━━ Data for this task ━━

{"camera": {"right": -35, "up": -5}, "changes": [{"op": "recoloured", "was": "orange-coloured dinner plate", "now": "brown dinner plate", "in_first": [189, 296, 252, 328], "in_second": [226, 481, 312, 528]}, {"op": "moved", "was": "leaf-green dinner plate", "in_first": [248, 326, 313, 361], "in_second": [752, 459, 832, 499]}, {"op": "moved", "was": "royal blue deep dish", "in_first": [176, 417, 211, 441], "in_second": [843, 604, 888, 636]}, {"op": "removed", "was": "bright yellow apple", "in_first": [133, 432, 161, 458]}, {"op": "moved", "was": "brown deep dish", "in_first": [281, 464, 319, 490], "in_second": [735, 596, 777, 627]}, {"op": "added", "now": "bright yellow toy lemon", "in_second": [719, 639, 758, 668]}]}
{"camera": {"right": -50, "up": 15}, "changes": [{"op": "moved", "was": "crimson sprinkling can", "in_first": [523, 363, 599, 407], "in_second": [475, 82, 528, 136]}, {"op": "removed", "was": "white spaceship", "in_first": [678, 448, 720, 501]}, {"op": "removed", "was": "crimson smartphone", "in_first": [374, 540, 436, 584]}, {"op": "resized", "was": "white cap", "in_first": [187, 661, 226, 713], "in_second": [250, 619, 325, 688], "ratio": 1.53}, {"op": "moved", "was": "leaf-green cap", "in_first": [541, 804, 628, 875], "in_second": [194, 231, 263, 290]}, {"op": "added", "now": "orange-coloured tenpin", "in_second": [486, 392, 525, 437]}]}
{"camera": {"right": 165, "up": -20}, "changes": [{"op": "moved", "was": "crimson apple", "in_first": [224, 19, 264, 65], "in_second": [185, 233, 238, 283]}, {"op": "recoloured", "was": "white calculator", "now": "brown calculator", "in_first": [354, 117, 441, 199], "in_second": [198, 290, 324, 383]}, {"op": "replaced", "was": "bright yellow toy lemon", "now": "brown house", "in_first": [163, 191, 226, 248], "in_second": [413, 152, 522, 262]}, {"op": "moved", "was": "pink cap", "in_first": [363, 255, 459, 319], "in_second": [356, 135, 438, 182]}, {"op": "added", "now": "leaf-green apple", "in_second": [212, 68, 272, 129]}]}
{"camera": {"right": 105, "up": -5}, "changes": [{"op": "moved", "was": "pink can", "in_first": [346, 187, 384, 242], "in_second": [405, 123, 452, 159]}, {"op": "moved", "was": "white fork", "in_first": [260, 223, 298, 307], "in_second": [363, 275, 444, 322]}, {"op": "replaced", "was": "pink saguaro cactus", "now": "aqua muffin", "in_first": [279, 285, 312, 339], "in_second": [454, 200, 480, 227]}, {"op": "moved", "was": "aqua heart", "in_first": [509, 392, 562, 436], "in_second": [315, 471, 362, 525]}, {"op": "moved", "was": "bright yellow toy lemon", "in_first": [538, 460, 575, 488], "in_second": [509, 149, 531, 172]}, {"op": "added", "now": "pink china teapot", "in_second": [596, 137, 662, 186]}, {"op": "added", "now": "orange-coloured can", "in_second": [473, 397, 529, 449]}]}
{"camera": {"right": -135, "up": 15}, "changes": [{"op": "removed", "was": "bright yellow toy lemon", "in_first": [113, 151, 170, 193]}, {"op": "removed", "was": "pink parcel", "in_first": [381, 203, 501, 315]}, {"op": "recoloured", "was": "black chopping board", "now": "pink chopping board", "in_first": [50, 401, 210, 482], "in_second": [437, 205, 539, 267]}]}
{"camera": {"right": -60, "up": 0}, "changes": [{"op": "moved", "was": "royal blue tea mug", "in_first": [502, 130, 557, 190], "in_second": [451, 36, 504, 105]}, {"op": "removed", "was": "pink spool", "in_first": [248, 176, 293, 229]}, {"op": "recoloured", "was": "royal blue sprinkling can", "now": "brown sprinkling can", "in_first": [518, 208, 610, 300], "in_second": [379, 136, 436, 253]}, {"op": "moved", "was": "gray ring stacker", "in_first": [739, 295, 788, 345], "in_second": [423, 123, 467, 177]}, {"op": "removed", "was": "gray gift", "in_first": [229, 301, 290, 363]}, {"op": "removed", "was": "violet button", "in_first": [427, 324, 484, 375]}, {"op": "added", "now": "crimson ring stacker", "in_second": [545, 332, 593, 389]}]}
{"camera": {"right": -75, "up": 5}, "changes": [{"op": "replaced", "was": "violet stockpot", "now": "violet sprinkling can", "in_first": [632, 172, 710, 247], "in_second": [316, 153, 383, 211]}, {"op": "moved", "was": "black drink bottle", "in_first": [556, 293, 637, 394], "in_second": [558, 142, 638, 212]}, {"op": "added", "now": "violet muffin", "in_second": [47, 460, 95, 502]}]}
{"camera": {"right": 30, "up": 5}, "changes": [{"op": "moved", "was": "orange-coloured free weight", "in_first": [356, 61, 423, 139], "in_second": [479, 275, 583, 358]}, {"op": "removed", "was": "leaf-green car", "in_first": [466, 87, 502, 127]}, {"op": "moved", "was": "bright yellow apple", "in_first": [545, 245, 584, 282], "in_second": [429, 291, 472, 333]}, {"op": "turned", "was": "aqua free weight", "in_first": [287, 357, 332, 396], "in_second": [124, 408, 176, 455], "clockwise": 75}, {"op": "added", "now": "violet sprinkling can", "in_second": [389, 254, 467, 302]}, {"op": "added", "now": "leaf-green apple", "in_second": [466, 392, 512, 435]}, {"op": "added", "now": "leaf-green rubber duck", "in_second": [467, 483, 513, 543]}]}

━━━

What is required -
Return all of the lines above exactly, with none omitted.

Answer -
{"camera": {"right": -35, "up": -5}, "changes": [{"op": "recoloured", "was": "orange-coloured dinner plate", "now": "brown dinner plate", "in_first": [189, 296, 252, 328], "in_second": [226, 481, 312, 528]}, {"op": "moved", "was": "leaf-green dinner plate", "in_first": [248, 326, 313, 361], "in_second": [752, 459, 832, 499]}, {"op": "moved", "was": "royal blue deep dish", "in_first": [176, 417, 211, 441], "in_second": [843, 604, 888, 636]}, {"op": "removed", "was": "bright yellow apple", "in_first": [133, 432, 161, 458]}, {"op": "moved", "was": "brown deep dish", "in_first": [281, 464, 319, 490], "in_second": [735, 596, 777, 627]}, {"op": "added", "now": "bright yellow toy lemon", "in_second": [719, 639, 758, 668]}]}
{"camera": {"right": -50, "up": 15}, "changes": [{"op": "moved", "was": "crimson sprinkling can", "in_first": [523, 363, 599, 407], "in_second": [475, 82, 528, 136]}, {"op": "removed", "was": "white spaceship", "in_first": [678, 448, 720, 501]}, {"op": "removed", "was": "crimson smartphone", "in_first": [374, 540, 436, 584]}, {"op": "resized", "was": "white cap", "in_first": [187, 661, 226, 713], "in_second": [250, 619, 325, 688], "ratio": 1.53}, {"op": "moved", "was": "leaf-green cap", "in_first": [541, 804, 628, 875], "in_second": [194, 231, 263, 290]}, {"op": "added", "now": "orange-coloured tenpin", "in_second": [486, 392, 525, 437]}]}
{"camera": {"right": 165, "up": -20}, "changes": [{"op": "moved", "was": "crimson apple", "in_first": [224, 19, 264, 65], "in_second": [185, 233, 238, 283]}, {"op": "recoloured", "was": "white calculator", "now": "brown calculator", "in_first": [354, 117, 441, 199], "in_second": [198, 290, 324, 383]}, {"op": "replaced", "was": "bright yellow toy lemon", "now": "brown house", "in_first": [163, 191, 226, 248], "in_second": [413, 152, 522, 262]}, {"op": "moved", "was": "pink cap", "in_first": [363, 255, 459, 319], "in_second": [356, 135, 438, 182]}, {"op": "added", "now": "leaf-green apple", "in_second": [212, 68, 272, 129]}]}
{"camera": {"right": 105, "up": -5}, "changes": [{"op": "moved", "was": "pink can", "in_first": [346, 187, 384, 242], "in_second": [405, 123, 452, 159]}, {"op": "moved", "was": "white fork", "in_first": [260, 223, 298, 307], "in_second": [363, 275, 444, 322]}, {"op": "replaced", "was": "pink saguaro cactus", "now": "aqua muffin", "in_first": [279, 285, 312, 339], "in_second": [454, 200, 480, 227]}, {"op": "moved", "was": "aqua heart", "in_first": [509, 392, 562, 436], "in_second": [315, 471, 362, 525]}, {"op": "moved", "was": "bright yellow toy lemon", "in_first": [538, 460, 575, 488], "in_second": [509, 149, 531, 172]}, {"op": "added", "now": "pink china teapot", "in_second": [596, 137, 662, 186]}, {"op": "added", "now": "orange-coloured can", "in_second": [473, 397, 529, 449]}]}
{"camera": {"right": -135, "up": 15}, "changes": [{"op": "removed", "was": "bright yellow toy lemon", "in_first": [113, 151, 170, 193]}, {"op": "removed", "was": "pink parcel", "in_first": [381, 203, 501, 315]}, {"op": "recoloured", "was": "black chopping board", "now": "pink chopping board", "in_first": [50, 401, 210, 482], "in_second": [437, 205, 539, 267]}]}
{"camera": {"right": -60, "up": 0}, "changes": [{"op": "moved", "was": "royal blue tea mug", "in_first": [502, 130, 557, 190], "in_second": [451, 36, 504, 105]}, {"op": "removed", "was": "pink spool", "in_first": [248, 176, 293, 229]}, {"op": "recoloured", "was": "royal blue sprinkling can", "now": "brown sprinkling can", "in_first": [518, 208, 610, 300], "in_second": [379, 136, 436, 253]}, {"op": "moved", "was": "gray ring stacker", "in_first": [739, 295, 788, 345], "in_second": [423, 123, 467, 177]}, {"op": "removed", "was": "gray gift", "in_first": [229, 301, 290, 363]}, {"op": "removed", "was": "violet button", "in_first": [427, 324, 484, 375]}, {"op": "added", "now": "crimson ring stacker", "in_second": [545, 332, 593, 389]}]}
{"camera": {"right": -75, "up": 5}, "changes": [{"op": "replaced", "was": "violet stockpot", "now": "violet sprinkling can", "in_first": [632, 172, 710, 247], "in_second": [316, 153, 383, 211]}, {"op": "moved", "was": "black drink bottle", "in_first": [556, 293, 637, 394], "in_second": [558, 142, 638, 212]}, {"op": "added", "now": "violet muffin", "in_second": [47, 460, 95, 502]}]}
{"camera": {"right": 30, "up": 5}, "changes": [{"op": "moved", "was": "orange-coloured free weight", "in_first": [356, 61, 423, 139], "in_second": [479, 275, 583, 358]}, {"op": "removed", "was": "leaf-green car", "in_first": [466, 87, 502, 127]}, {"op": "moved", "was": "bright yellow apple", "in_first": [545, 245, 584, 282], "in_second": [429, 291, 472, 333]}, {"op": "turned", "was": "aqua free weight", "in_first": [287, 357, 332, 396], "in_second": [124, 408, 176, 455], "clockwise": 75}, {"op": "added", "now": "violet sprinkling can", "in_second": [389, 254, 467, 302]}, {"op": "added", "now": "leaf-green apple", "in_second": [466, 392, 512, 435]}, {"op": "added", "now": "leaf-green rubber duck", "in_second": [467, 483, 513, 543]}]}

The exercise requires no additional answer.